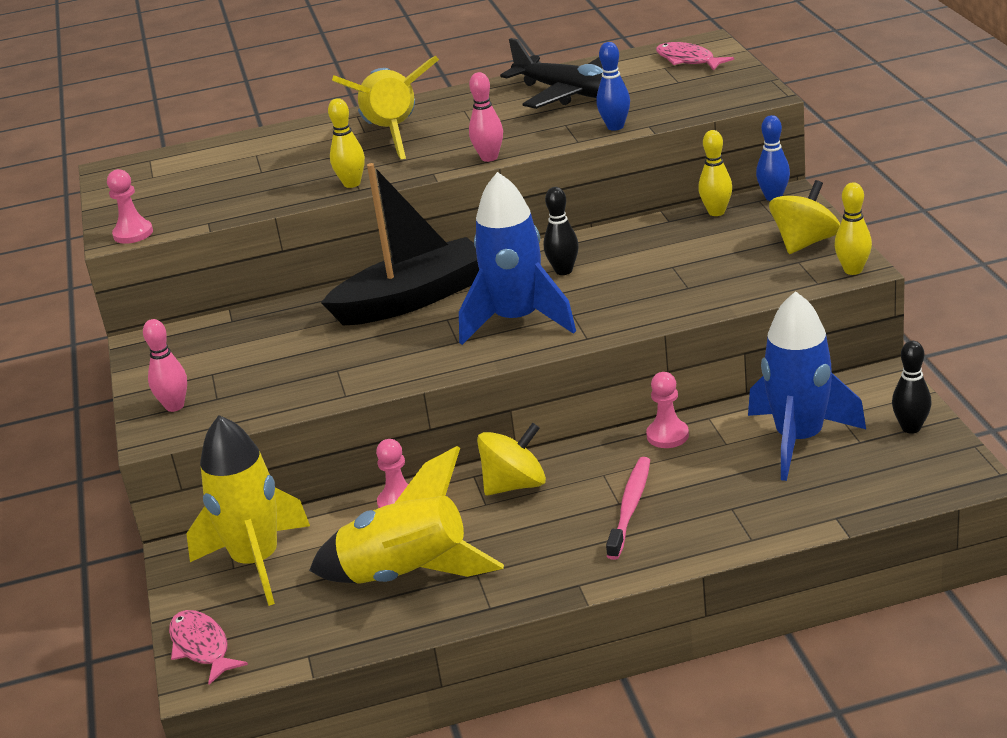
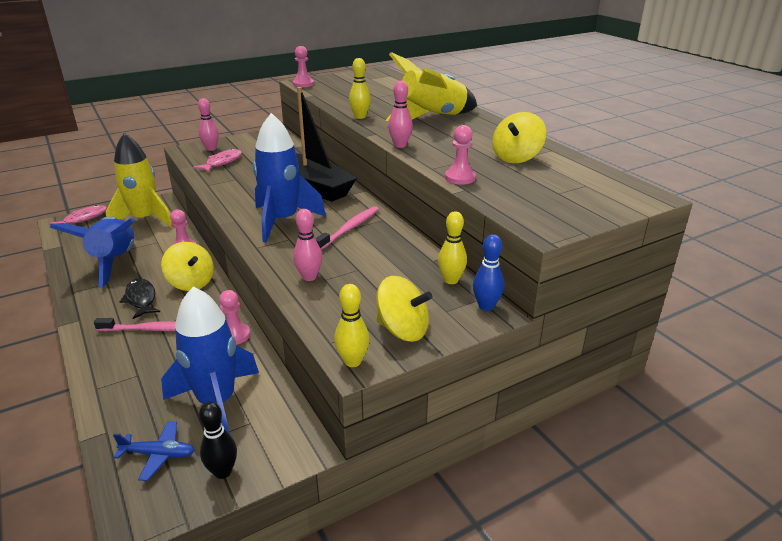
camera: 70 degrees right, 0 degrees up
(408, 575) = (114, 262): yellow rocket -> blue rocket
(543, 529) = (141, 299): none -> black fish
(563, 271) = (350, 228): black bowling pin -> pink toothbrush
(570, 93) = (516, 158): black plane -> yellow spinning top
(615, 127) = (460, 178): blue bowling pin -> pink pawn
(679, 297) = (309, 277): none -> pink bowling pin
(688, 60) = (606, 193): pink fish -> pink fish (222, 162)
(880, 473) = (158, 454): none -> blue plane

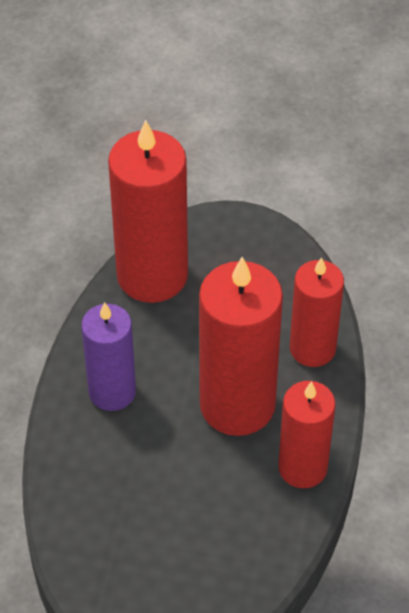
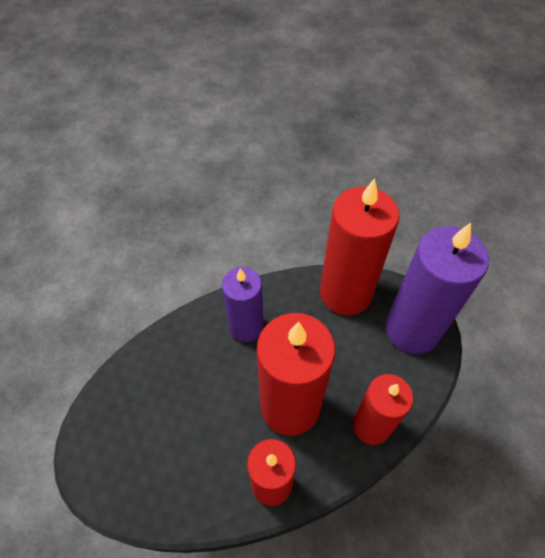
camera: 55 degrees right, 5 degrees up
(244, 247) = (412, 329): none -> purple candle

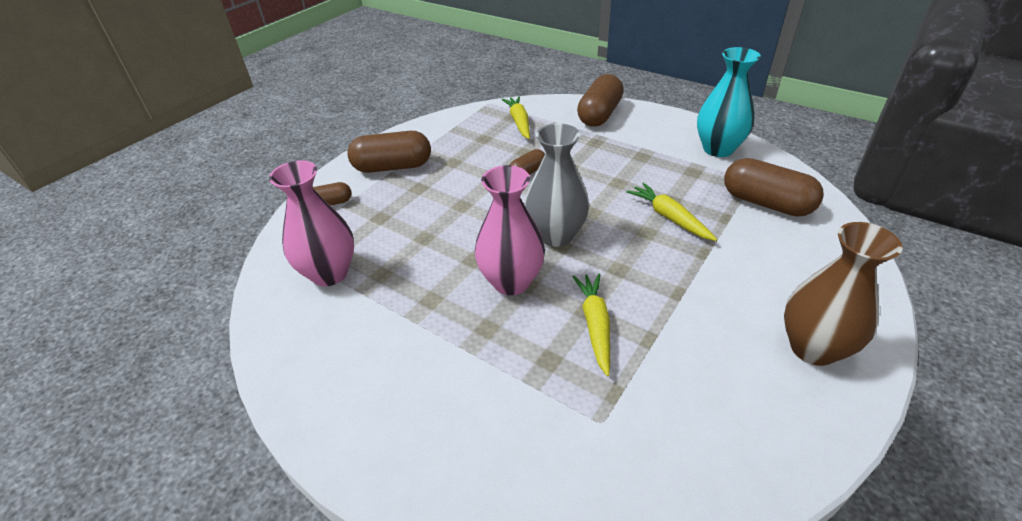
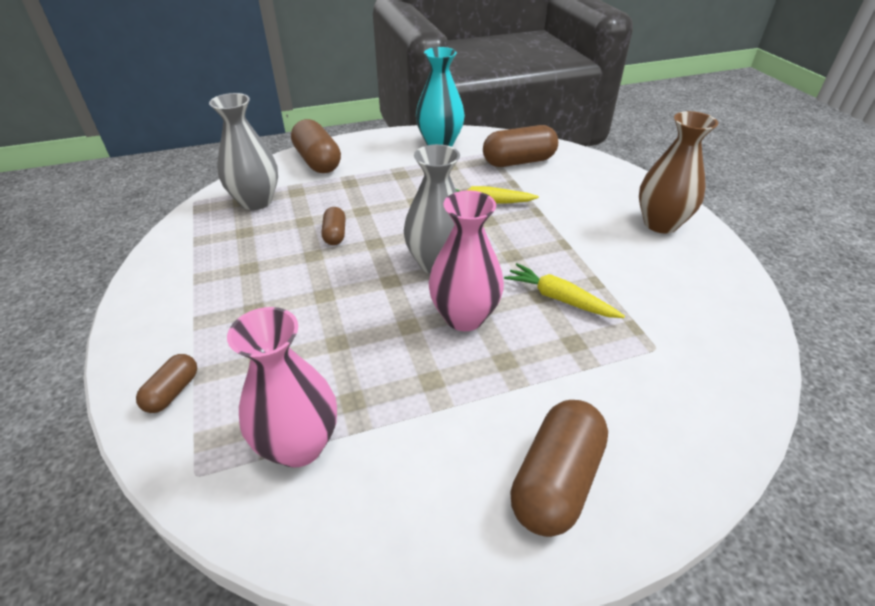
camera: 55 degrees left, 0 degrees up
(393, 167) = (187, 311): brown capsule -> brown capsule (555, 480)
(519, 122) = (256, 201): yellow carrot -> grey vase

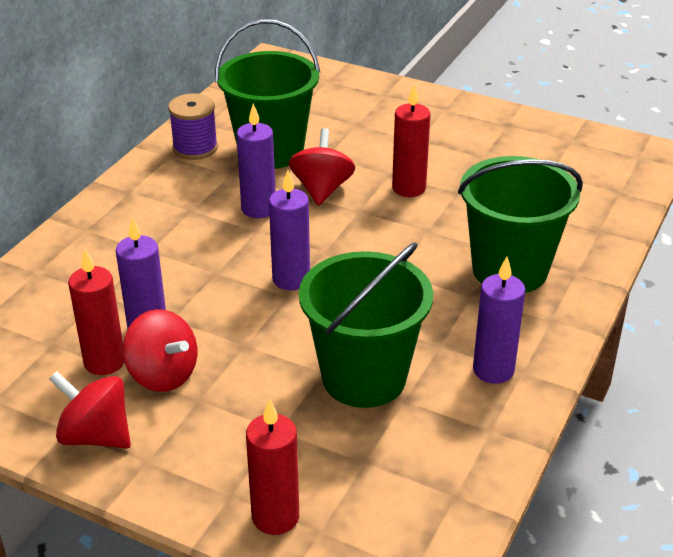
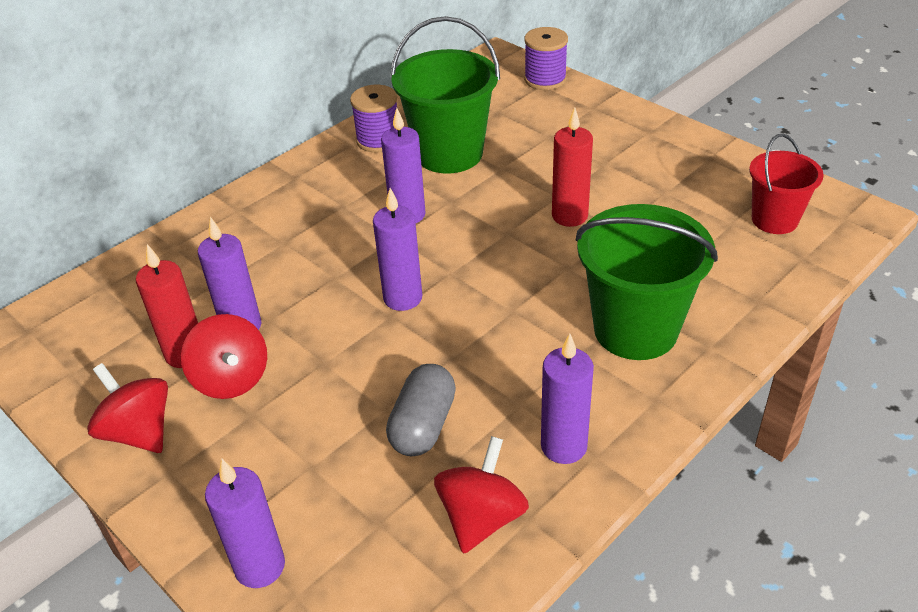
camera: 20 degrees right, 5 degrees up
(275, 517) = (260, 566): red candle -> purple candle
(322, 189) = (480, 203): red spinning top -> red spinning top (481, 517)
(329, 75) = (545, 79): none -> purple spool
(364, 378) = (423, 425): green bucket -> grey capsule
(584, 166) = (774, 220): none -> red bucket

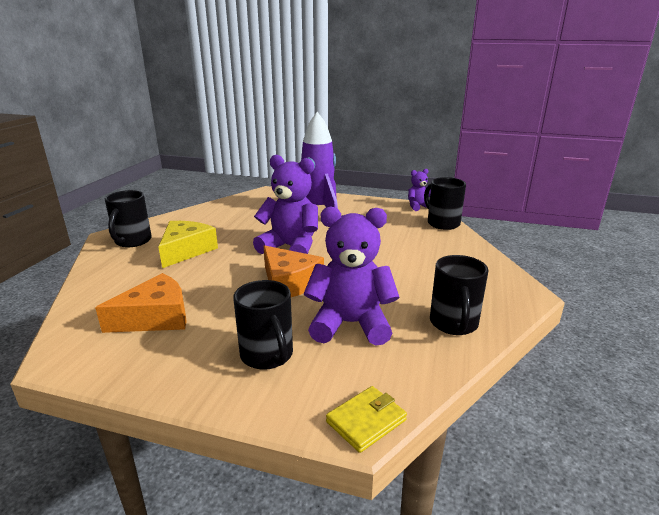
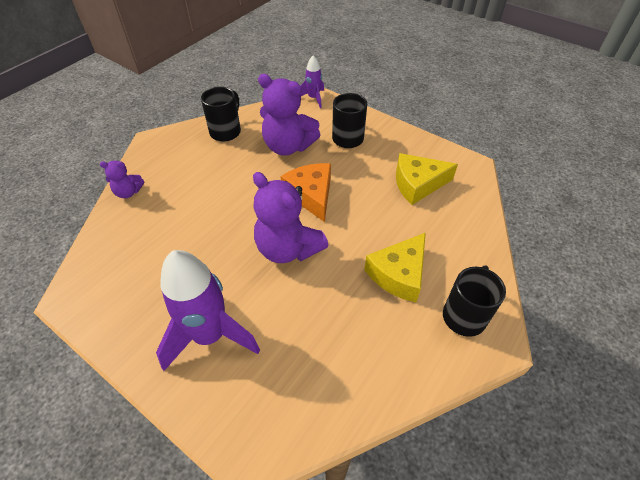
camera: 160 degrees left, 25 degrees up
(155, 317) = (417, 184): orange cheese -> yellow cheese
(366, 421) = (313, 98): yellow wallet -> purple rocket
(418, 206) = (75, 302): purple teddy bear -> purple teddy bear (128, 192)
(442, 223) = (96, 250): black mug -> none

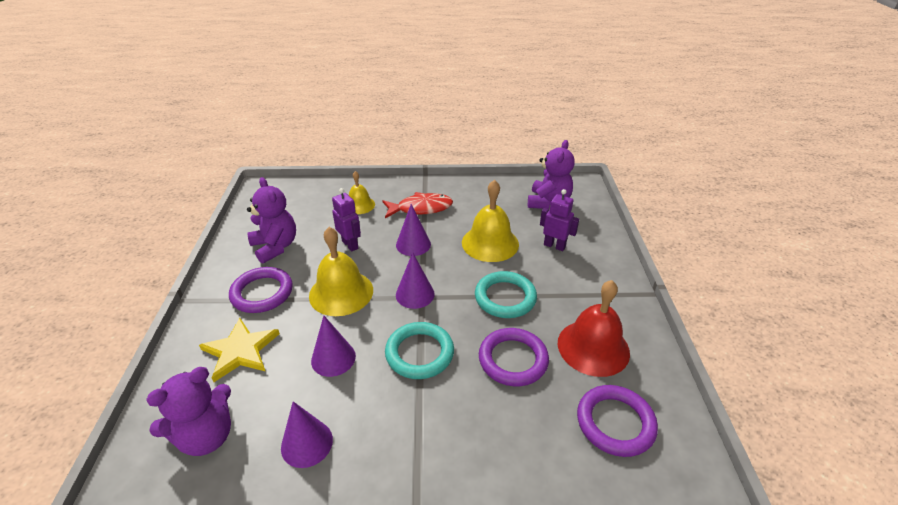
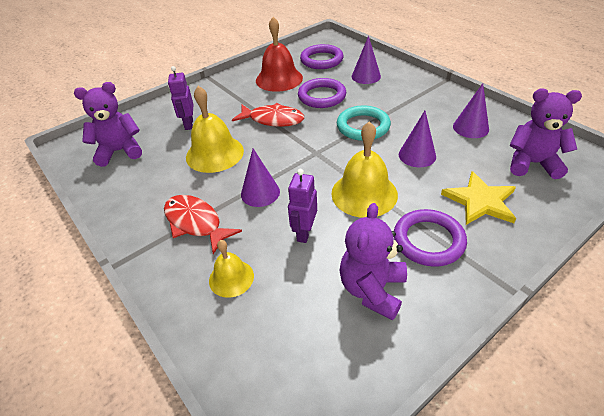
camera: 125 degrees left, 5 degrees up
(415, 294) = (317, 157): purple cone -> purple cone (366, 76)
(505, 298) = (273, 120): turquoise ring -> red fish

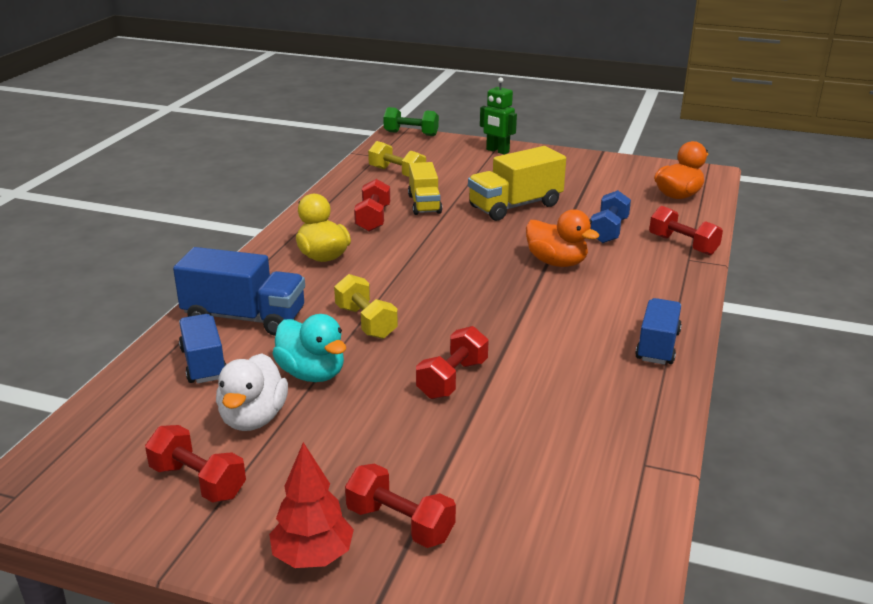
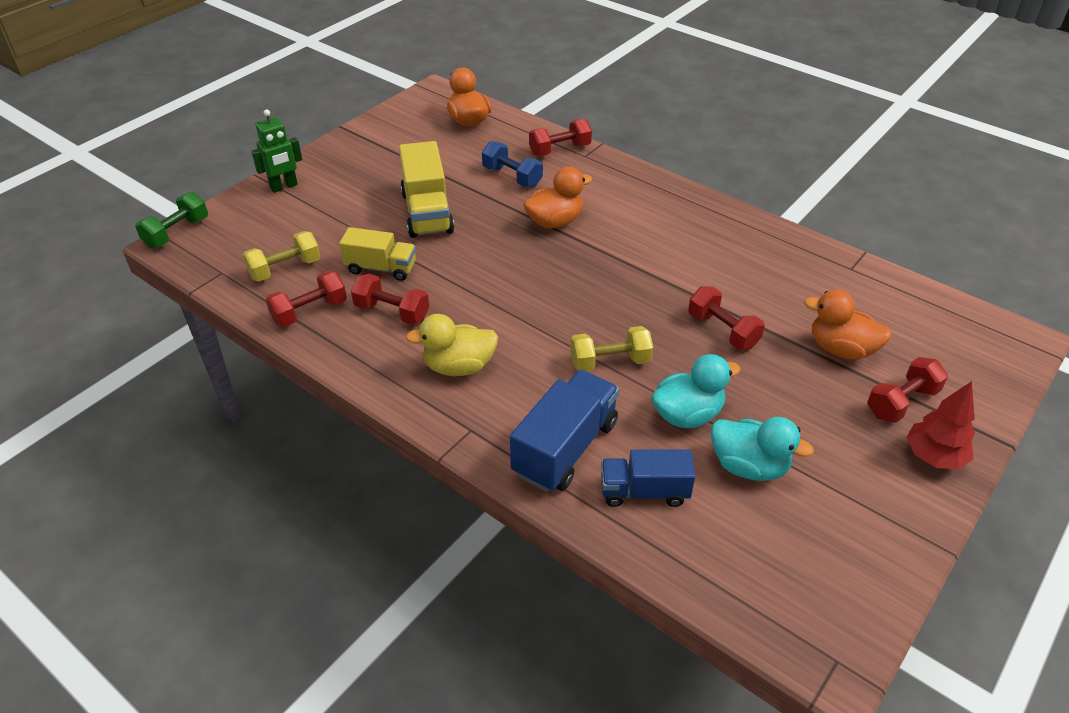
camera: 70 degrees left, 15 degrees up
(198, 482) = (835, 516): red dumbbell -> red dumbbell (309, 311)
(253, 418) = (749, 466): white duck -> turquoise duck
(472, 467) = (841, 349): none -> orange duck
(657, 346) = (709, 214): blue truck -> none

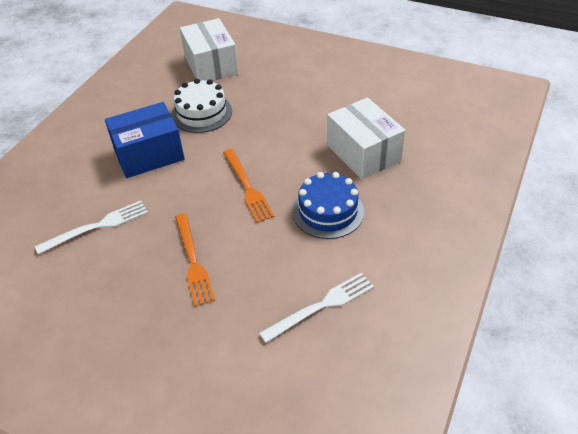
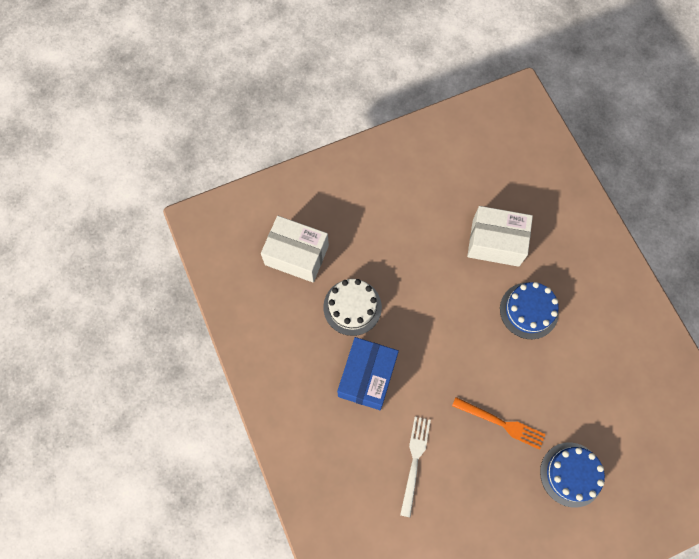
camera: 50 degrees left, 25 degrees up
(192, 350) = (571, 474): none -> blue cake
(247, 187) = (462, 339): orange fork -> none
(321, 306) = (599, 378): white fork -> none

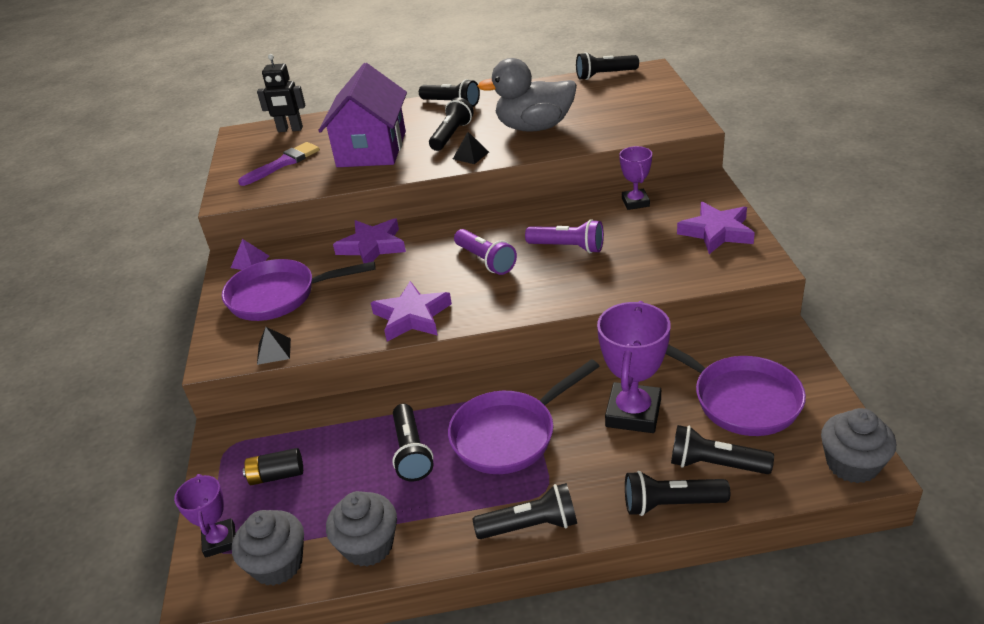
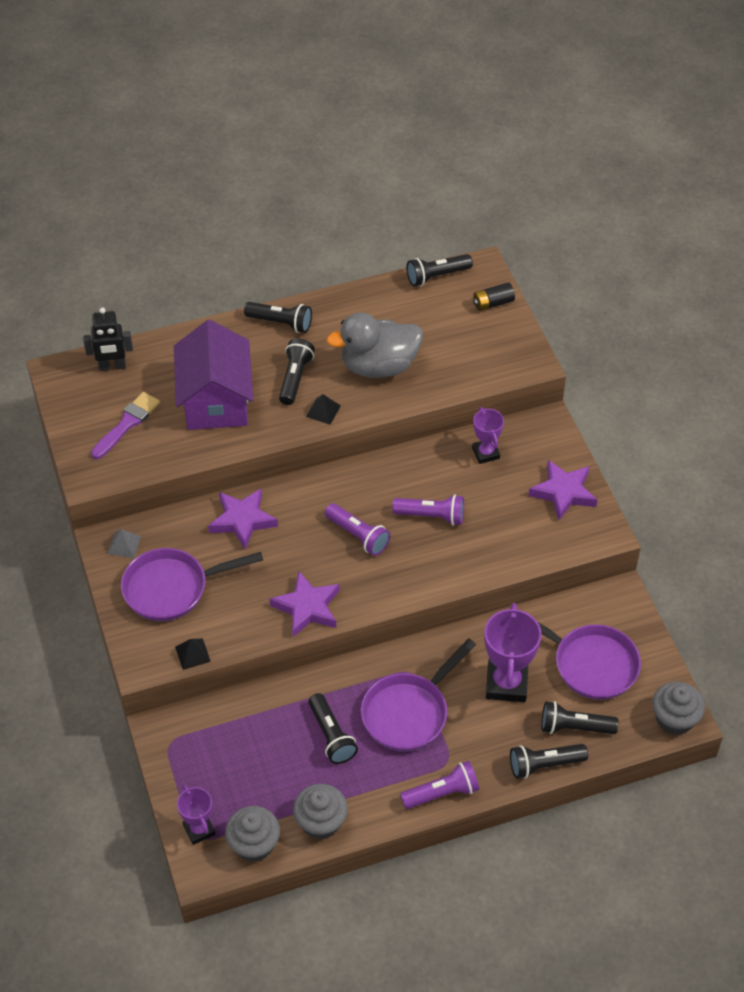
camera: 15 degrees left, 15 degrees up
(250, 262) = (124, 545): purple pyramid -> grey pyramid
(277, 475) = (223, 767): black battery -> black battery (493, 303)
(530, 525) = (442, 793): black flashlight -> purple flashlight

☆ ☆ ☆

:: Assignment ::
Return a verbatim transcription of the data, omitting all images.

:: Result of this exercise ::
camera: 70 degrees right, 0 degrees up
(408, 575) = (114, 262): yellow rocket -> blue rocket
(543, 529) = (141, 299): none -> black fish
(563, 271) = (350, 228): black bowling pin -> pink toothbrush
(570, 93) = (516, 158): black plane -> yellow spinning top
(615, 127) = (460, 178): blue bowling pin -> pink pawn
(679, 297) = (309, 277): none -> pink bowling pin
(688, 60) = (606, 193): pink fish -> pink fish (222, 162)
(880, 473) = (158, 454): none -> blue plane

camera: 55 degrees right, 5 degrees up
(244, 247) = (412, 329): none -> purple candle

camera: 55 degrees left, 0 degrees up
(393, 167) = (187, 311): brown capsule -> brown capsule (555, 480)
(519, 122) = (256, 201): yellow carrot -> grey vase

camera: 20 degrees right, 5 degrees up
(275, 517) = (260, 566): red candle -> purple candle
(322, 189) = (480, 203): red spinning top -> red spinning top (481, 517)
(329, 75) = (545, 79): none -> purple spool
(364, 378) = (423, 425): green bucket -> grey capsule
(584, 166) = (774, 220): none -> red bucket

camera: 160 degrees left, 25 degrees up
(155, 317) = (417, 184): orange cheese -> yellow cheese
(366, 421) = (313, 98): yellow wallet -> purple rocket
(418, 206) = (75, 302): purple teddy bear -> purple teddy bear (128, 192)
(442, 223) = (96, 250): black mug -> none

camera: 125 degrees left, 5 degrees up
(415, 294) = (317, 157): purple cone -> purple cone (366, 76)
(505, 298) = (273, 120): turquoise ring -> red fish

camera: 70 degrees left, 15 degrees up
(198, 482) = (835, 516): red dumbbell -> red dumbbell (309, 311)
(253, 418) = (749, 466): white duck -> turquoise duck
(472, 467) = (841, 349): none -> orange duck
(657, 346) = (709, 214): blue truck -> none

camera: 50 degrees left, 25 degrees up
(192, 350) = (571, 474): none -> blue cake
(247, 187) = (462, 339): orange fork -> none
(321, 306) = (599, 378): white fork -> none

camera: 15 degrees left, 15 degrees up
(250, 262) = (124, 545): purple pyramid -> grey pyramid
(277, 475) = (223, 767): black battery -> black battery (493, 303)
(530, 525) = (442, 793): black flashlight -> purple flashlight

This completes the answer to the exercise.